--- Records ---

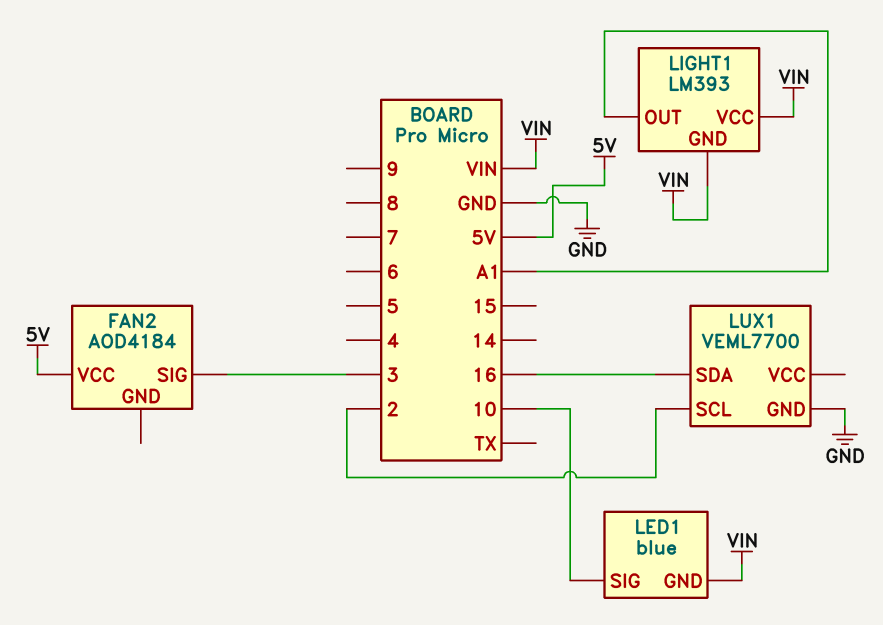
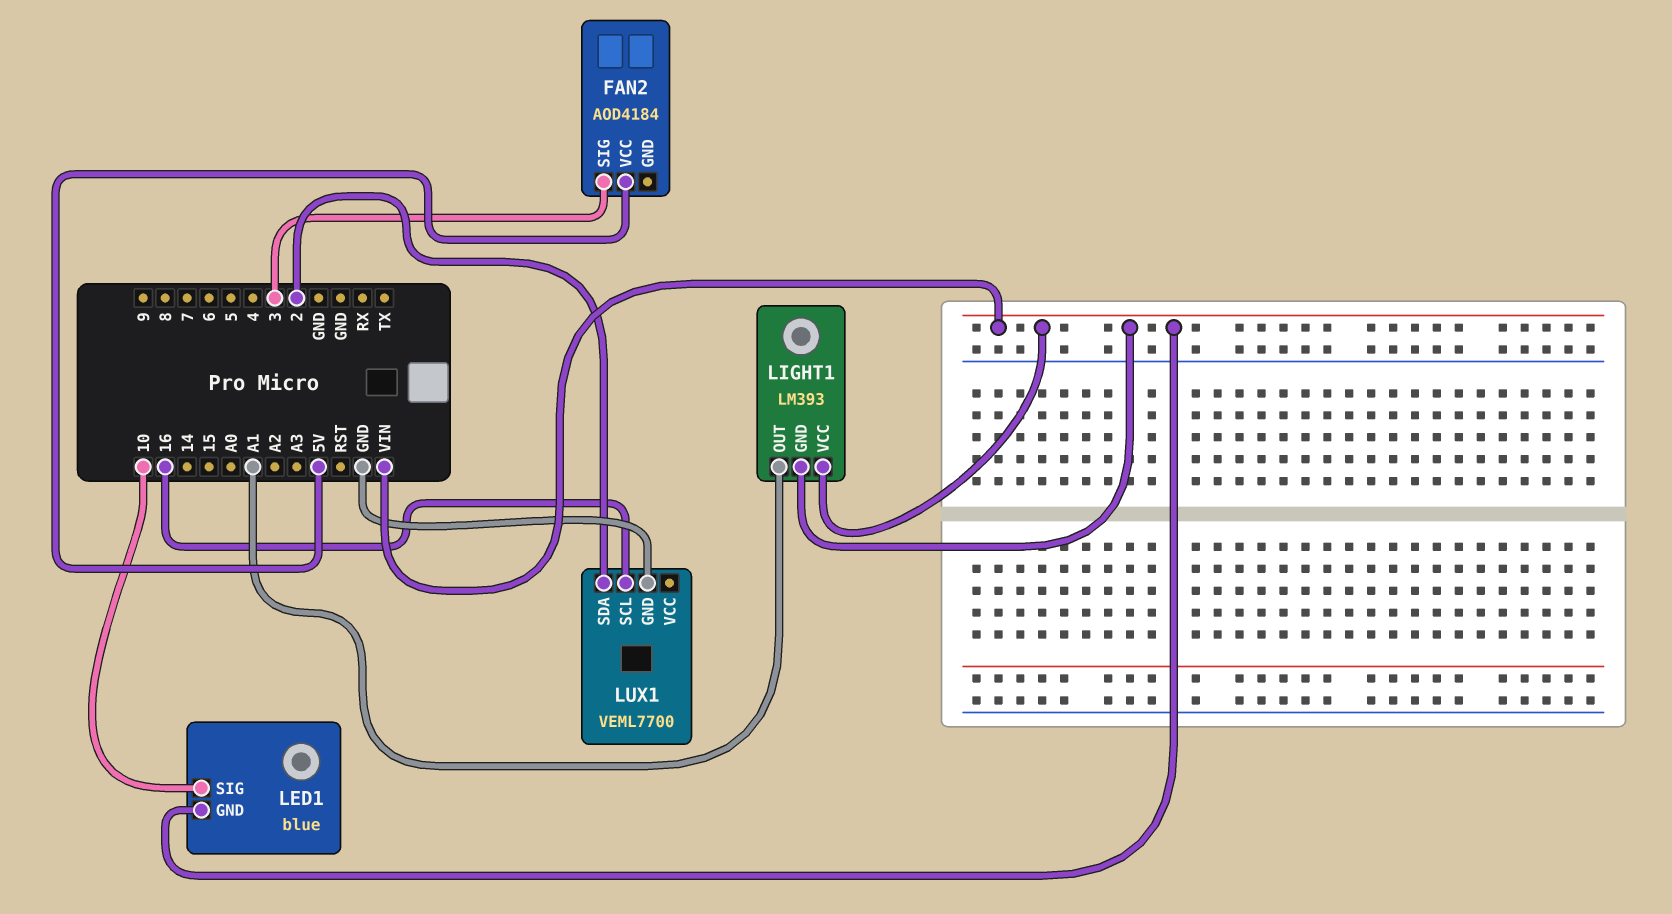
LUX1 pin SCL: 2 -> 16
LUX1 pin SDA: 16 -> 2

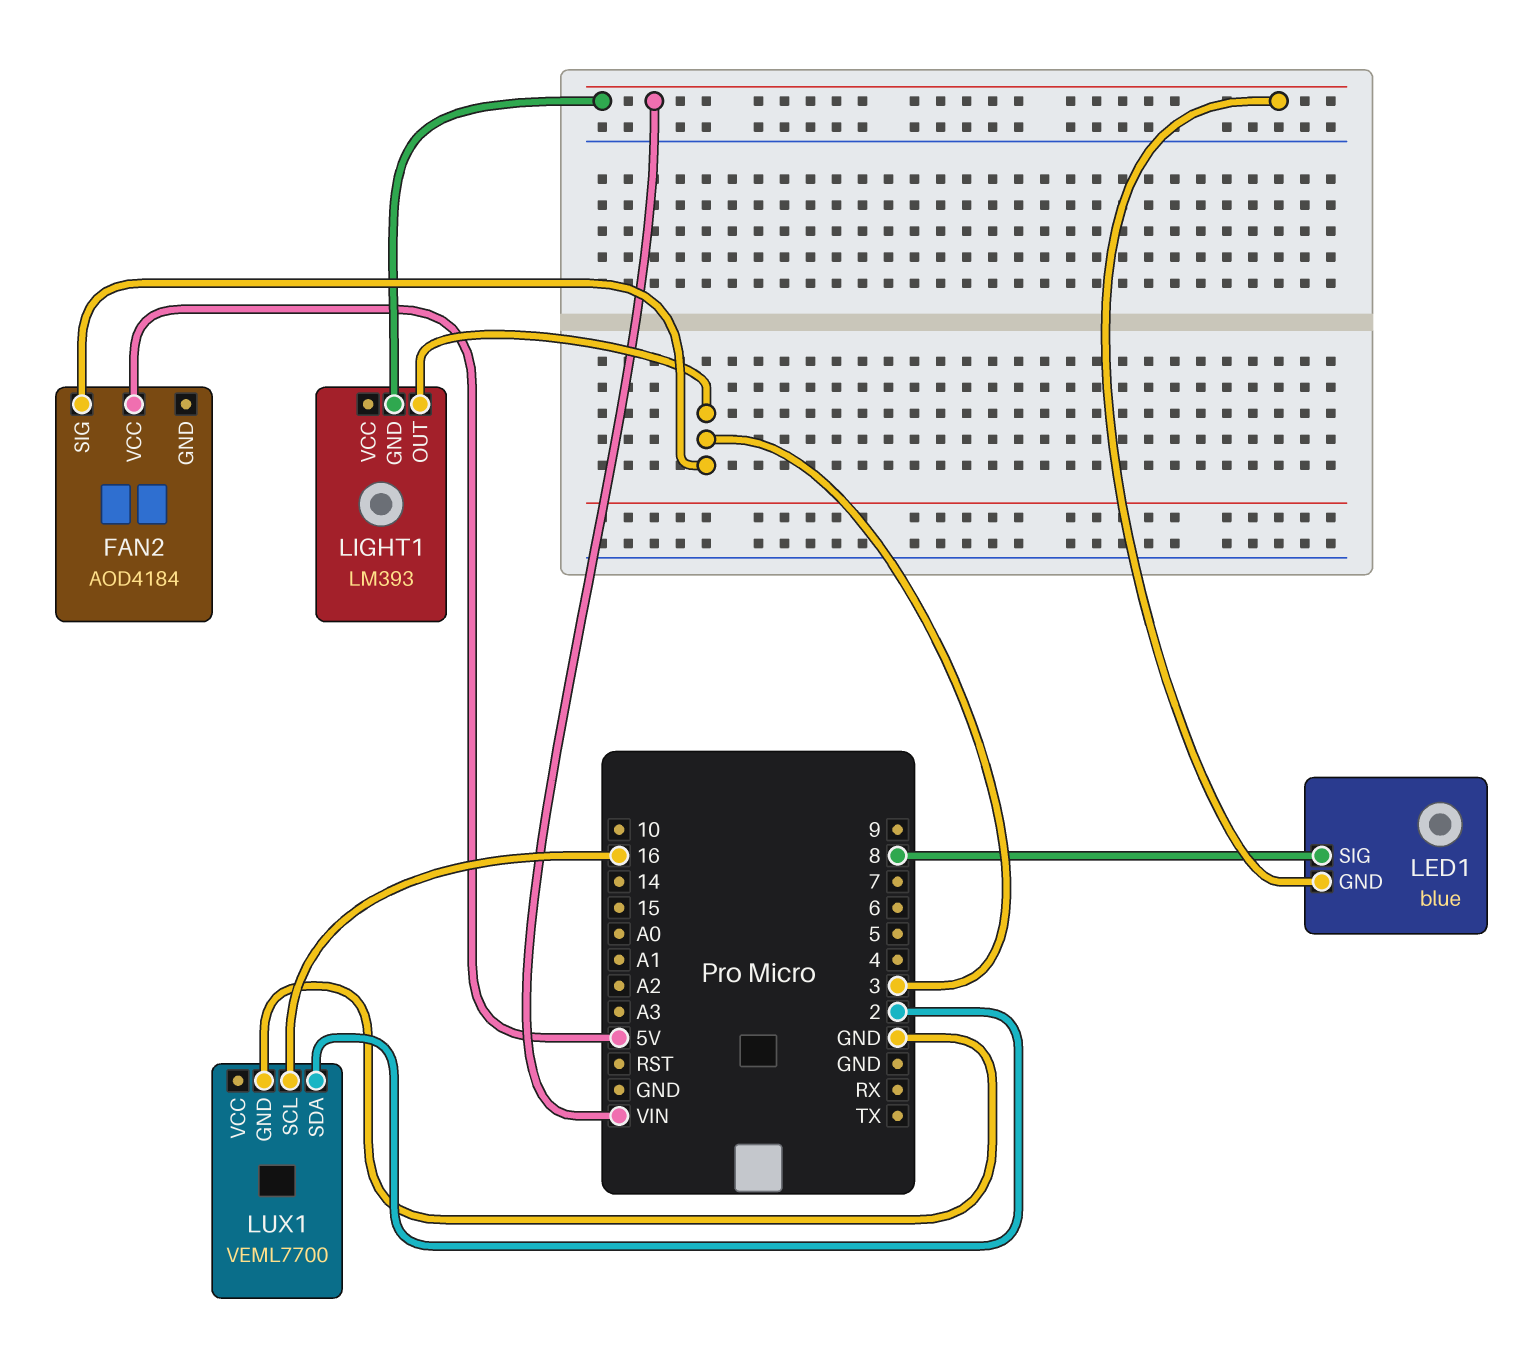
LED1 pin SIG: 10 -> 8
LIGHT1 pin OUT: A1 -> 3
LIGHT1 pin VCC: VIN -> none

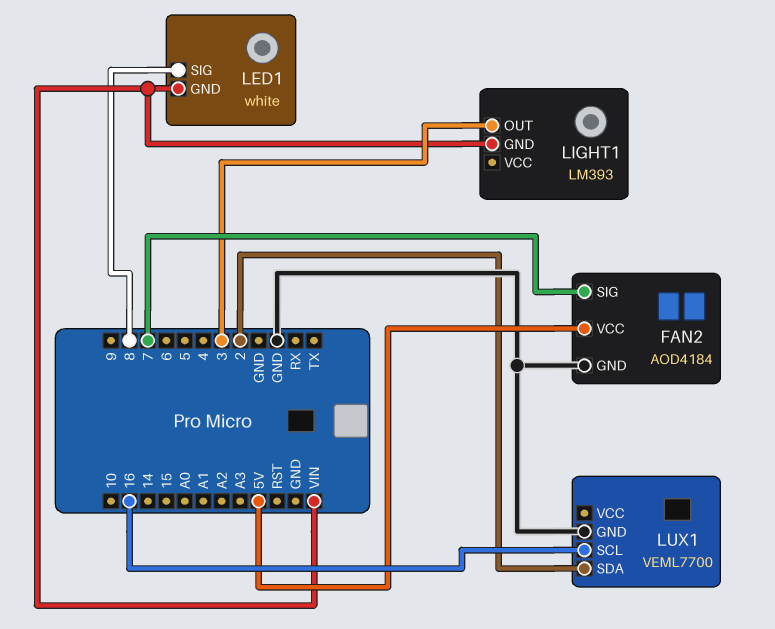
FAN2 pin GND: none -> GND
FAN2 pin SIG: 3 -> 7
LED1: blue -> white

--- Exercise description ---
An exact transcription of all the entries is required, without the pictures.

--- Output for this exercise ---
LUX1 pin SCL: 2 -> 16
LUX1 pin SDA: 16 -> 2

LED1 pin SIG: 10 -> 8
LIGHT1 pin OUT: A1 -> 3
LIGHT1 pin VCC: VIN -> none

FAN2 pin GND: none -> GND
FAN2 pin SIG: 3 -> 7
LED1: blue -> white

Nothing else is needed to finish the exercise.